• RECORDED INFORMATION:
• • • •
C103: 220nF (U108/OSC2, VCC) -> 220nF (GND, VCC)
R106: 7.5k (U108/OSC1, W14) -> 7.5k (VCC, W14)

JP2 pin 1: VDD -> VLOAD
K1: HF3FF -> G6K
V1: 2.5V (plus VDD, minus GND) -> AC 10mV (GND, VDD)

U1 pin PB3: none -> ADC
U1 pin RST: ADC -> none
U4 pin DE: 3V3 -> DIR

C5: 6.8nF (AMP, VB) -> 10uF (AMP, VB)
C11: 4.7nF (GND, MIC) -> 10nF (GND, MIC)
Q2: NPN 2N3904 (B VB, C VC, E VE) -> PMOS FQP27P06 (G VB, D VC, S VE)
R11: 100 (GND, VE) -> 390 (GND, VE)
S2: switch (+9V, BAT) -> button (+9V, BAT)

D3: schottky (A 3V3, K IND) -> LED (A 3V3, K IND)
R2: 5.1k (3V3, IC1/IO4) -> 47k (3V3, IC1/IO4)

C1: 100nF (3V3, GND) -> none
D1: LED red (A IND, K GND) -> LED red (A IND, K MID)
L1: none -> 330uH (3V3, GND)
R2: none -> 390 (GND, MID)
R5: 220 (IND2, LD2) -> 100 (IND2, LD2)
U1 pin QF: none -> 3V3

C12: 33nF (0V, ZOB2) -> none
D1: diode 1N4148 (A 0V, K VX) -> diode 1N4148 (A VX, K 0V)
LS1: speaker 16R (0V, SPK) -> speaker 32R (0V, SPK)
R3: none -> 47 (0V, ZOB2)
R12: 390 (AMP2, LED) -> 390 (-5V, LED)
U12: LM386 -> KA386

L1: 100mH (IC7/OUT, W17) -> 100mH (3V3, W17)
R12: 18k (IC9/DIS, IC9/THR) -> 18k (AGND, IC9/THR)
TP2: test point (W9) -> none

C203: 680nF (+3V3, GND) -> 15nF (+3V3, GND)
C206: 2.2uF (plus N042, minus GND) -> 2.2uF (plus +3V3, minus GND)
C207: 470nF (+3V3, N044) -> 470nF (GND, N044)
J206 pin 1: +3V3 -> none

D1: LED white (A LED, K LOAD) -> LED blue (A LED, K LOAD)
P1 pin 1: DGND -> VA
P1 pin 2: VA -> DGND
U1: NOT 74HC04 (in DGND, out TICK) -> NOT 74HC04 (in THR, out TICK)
• • • •
• WORK TO COMPLETE: Each entry needs to be transcribed exactly.

• YOUR RESPONSE:
C103: 220nF (U108/OSC2, VCC) -> 220nF (GND, VCC)
R106: 7.5k (U108/OSC1, W14) -> 7.5k (VCC, W14)

JP2 pin 1: VDD -> VLOAD
K1: HF3FF -> G6K
V1: 2.5V (plus VDD, minus GND) -> AC 10mV (GND, VDD)

U1 pin PB3: none -> ADC
U1 pin RST: ADC -> none
U4 pin DE: 3V3 -> DIR

C5: 6.8nF (AMP, VB) -> 10uF (AMP, VB)
C11: 4.7nF (GND, MIC) -> 10nF (GND, MIC)
Q2: NPN 2N3904 (B VB, C VC, E VE) -> PMOS FQP27P06 (G VB, D VC, S VE)
R11: 100 (GND, VE) -> 390 (GND, VE)
S2: switch (+9V, BAT) -> button (+9V, BAT)

D3: schottky (A 3V3, K IND) -> LED (A 3V3, K IND)
R2: 5.1k (3V3, IC1/IO4) -> 47k (3V3, IC1/IO4)

C1: 100nF (3V3, GND) -> none
D1: LED red (A IND, K GND) -> LED red (A IND, K MID)
L1: none -> 330uH (3V3, GND)
R2: none -> 390 (GND, MID)
R5: 220 (IND2, LD2) -> 100 (IND2, LD2)
U1 pin QF: none -> 3V3

C12: 33nF (0V, ZOB2) -> none
D1: diode 1N4148 (A 0V, K VX) -> diode 1N4148 (A VX, K 0V)
LS1: speaker 16R (0V, SPK) -> speaker 32R (0V, SPK)
R3: none -> 47 (0V, ZOB2)
R12: 390 (AMP2, LED) -> 390 (-5V, LED)
U12: LM386 -> KA386

L1: 100mH (IC7/OUT, W17) -> 100mH (3V3, W17)
R12: 18k (IC9/DIS, IC9/THR) -> 18k (AGND, IC9/THR)
TP2: test point (W9) -> none

C203: 680nF (+3V3, GND) -> 15nF (+3V3, GND)
C206: 2.2uF (plus N042, minus GND) -> 2.2uF (plus +3V3, minus GND)
C207: 470nF (+3V3, N044) -> 470nF (GND, N044)
J206 pin 1: +3V3 -> none

D1: LED white (A LED, K LOAD) -> LED blue (A LED, K LOAD)
P1 pin 1: DGND -> VA
P1 pin 2: VA -> DGND
U1: NOT 74HC04 (in DGND, out TICK) -> NOT 74HC04 (in THR, out TICK)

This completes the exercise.